→ **Action item**
Leave out the images and set down the records below exactly.

(Data records)
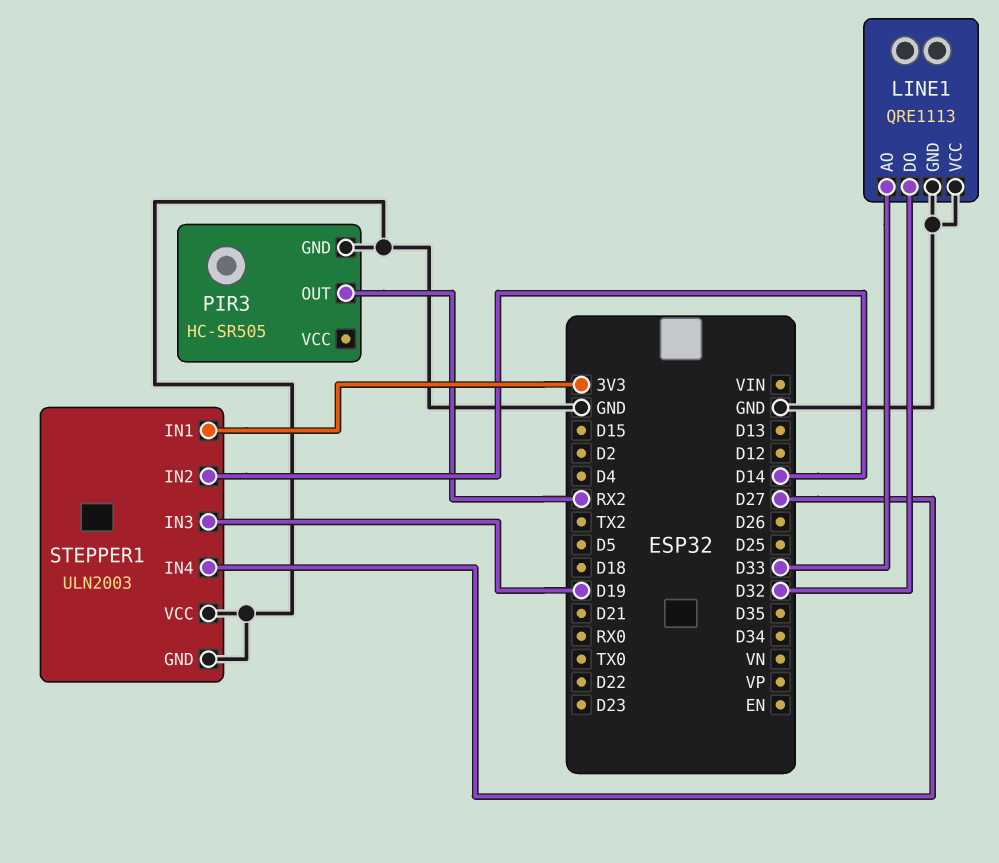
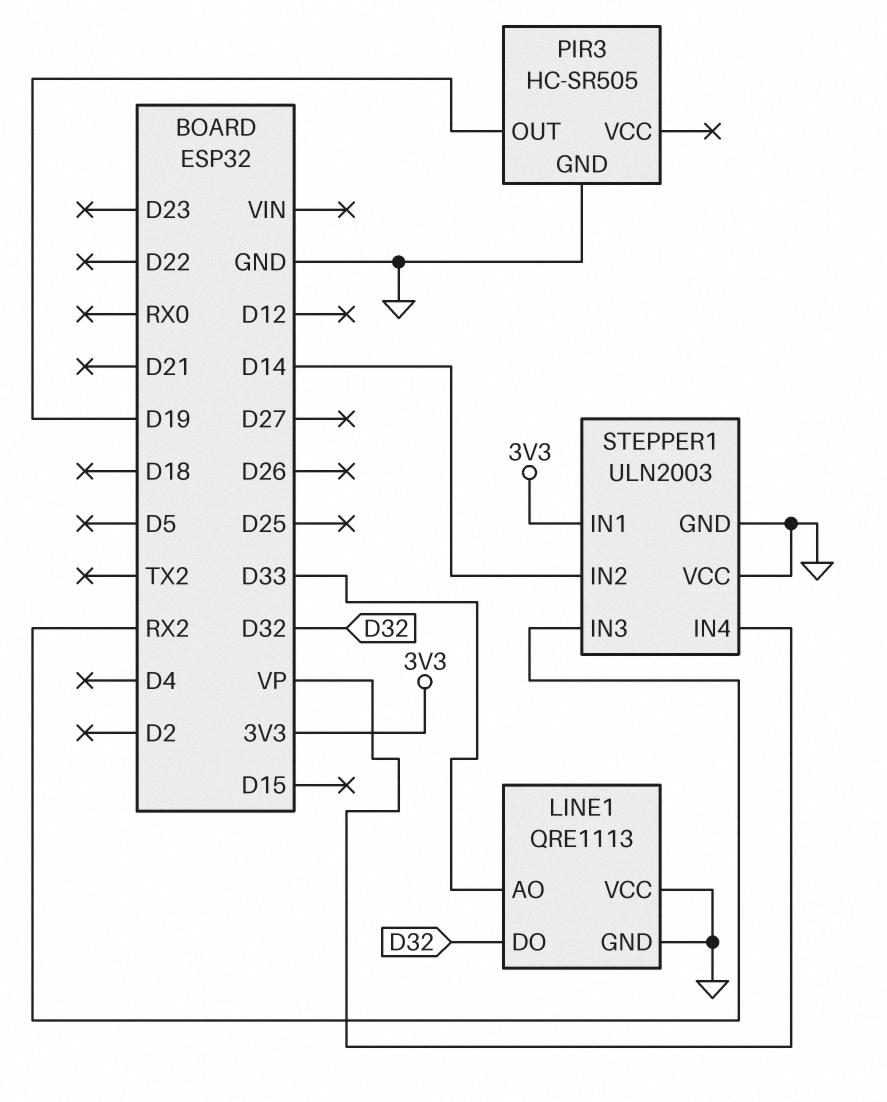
PIR3 pin OUT: RX2 -> D19
STEPPER1 pin IN3: D19 -> RX2
STEPPER1 pin IN4: D27 -> VP

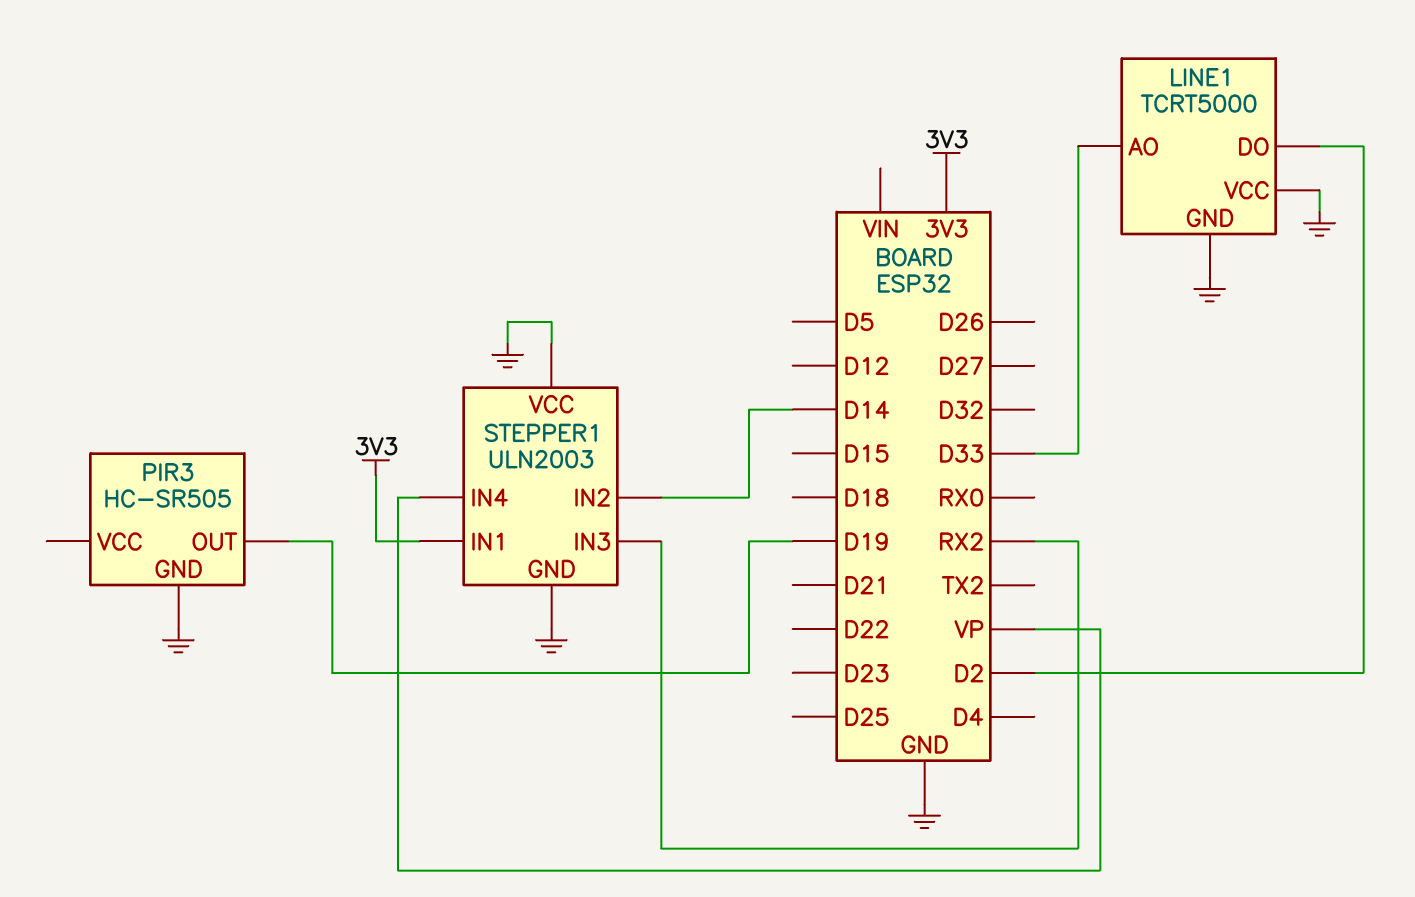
LINE1: QRE1113 -> TCRT5000
LINE1 pin DO: D32 -> D2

→ **Response to this task**
PIR3 pin OUT: RX2 -> D19
STEPPER1 pin IN3: D19 -> RX2
STEPPER1 pin IN4: D27 -> VP

LINE1: QRE1113 -> TCRT5000
LINE1 pin DO: D32 -> D2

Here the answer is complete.